Reproduce the following lines word for word, in the same order, changing nothing.
[PROVIDED INFORMATION — start]
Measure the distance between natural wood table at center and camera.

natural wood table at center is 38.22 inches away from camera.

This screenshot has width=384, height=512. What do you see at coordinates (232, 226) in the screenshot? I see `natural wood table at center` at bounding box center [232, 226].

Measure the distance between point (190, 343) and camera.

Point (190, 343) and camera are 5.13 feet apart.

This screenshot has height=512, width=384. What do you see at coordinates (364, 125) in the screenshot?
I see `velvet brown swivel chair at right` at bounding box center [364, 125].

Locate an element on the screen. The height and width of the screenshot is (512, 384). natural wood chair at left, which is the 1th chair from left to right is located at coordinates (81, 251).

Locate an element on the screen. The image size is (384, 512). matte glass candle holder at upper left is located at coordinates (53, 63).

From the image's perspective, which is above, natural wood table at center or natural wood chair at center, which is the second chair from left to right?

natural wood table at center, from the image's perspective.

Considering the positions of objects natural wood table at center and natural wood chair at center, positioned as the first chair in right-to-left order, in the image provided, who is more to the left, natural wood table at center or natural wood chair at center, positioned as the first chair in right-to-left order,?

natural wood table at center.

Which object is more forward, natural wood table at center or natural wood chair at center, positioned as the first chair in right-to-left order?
[PROVIDED INFORMATION — finish]
ANSWER AREA:
Measure the distance between natural wood table at center and camera.

natural wood table at center is 38.22 inches away from camera.

This screenshot has width=384, height=512. What do you see at coordinates (232, 226) in the screenshot? I see `natural wood table at center` at bounding box center [232, 226].

Measure the distance between point (190, 343) and camera.

Point (190, 343) and camera are 5.13 feet apart.

This screenshot has height=512, width=384. What do you see at coordinates (364, 125) in the screenshot?
I see `velvet brown swivel chair at right` at bounding box center [364, 125].

Locate an element on the screen. The height and width of the screenshot is (512, 384). natural wood chair at left, which is the 1th chair from left to right is located at coordinates (81, 251).

Locate an element on the screen. The image size is (384, 512). matte glass candle holder at upper left is located at coordinates (53, 63).

From the image's perspective, which is above, natural wood table at center or natural wood chair at center, which is the second chair from left to right?

natural wood table at center, from the image's perspective.

Considering the positions of objects natural wood table at center and natural wood chair at center, positioned as the first chair in right-to-left order, in the image provided, who is more to the left, natural wood table at center or natural wood chair at center, positioned as the first chair in right-to-left order,?

natural wood table at center.

Which object is more forward, natural wood table at center or natural wood chair at center, positioned as the first chair in right-to-left order?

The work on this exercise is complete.